WHAT TO PRODUCE: What's wanted is each entry repeated verbatim, minus its images.

Excerpts from a dataset
---

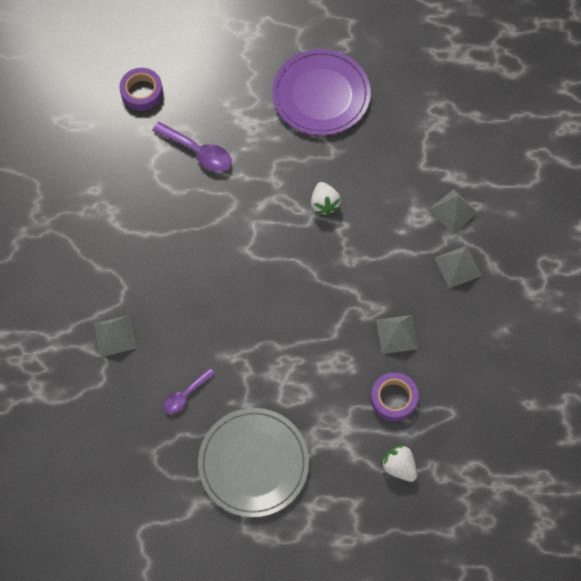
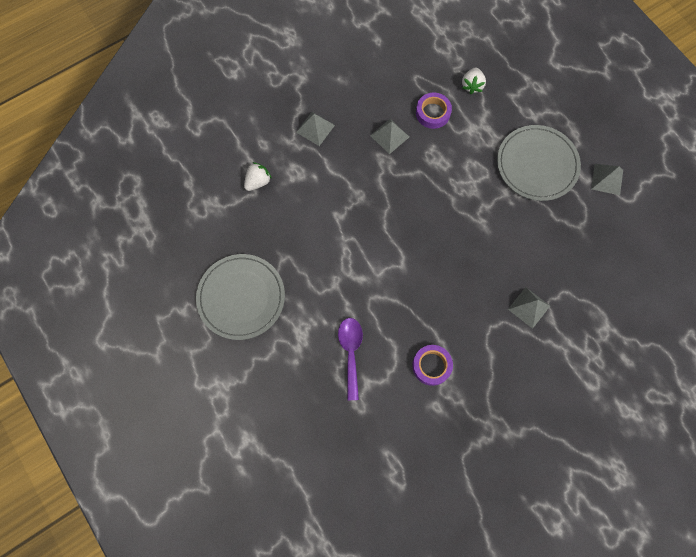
camera: 125 degrees left, 5 degrees up
(142, 92) = (330, 435): purple tape -> purple tape (431, 366)
(185, 395) = (530, 233): purple spoon -> none
(321, 95) = (241, 297): purple plate -> grey plate
(324, 204) = (329, 237): white strawberry -> white strawberry (258, 182)
(453, 211) = (276, 154): grey pyramid -> grey pyramid (607, 179)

---

TASK SOLUTION:
camera: 125 degrees left, 5 degrees up
(142, 92) = (330, 435): purple tape -> purple tape (431, 366)
(185, 395) = (530, 233): purple spoon -> none
(321, 95) = (241, 297): purple plate -> grey plate
(324, 204) = (329, 237): white strawberry -> white strawberry (258, 182)
(453, 211) = (276, 154): grey pyramid -> grey pyramid (607, 179)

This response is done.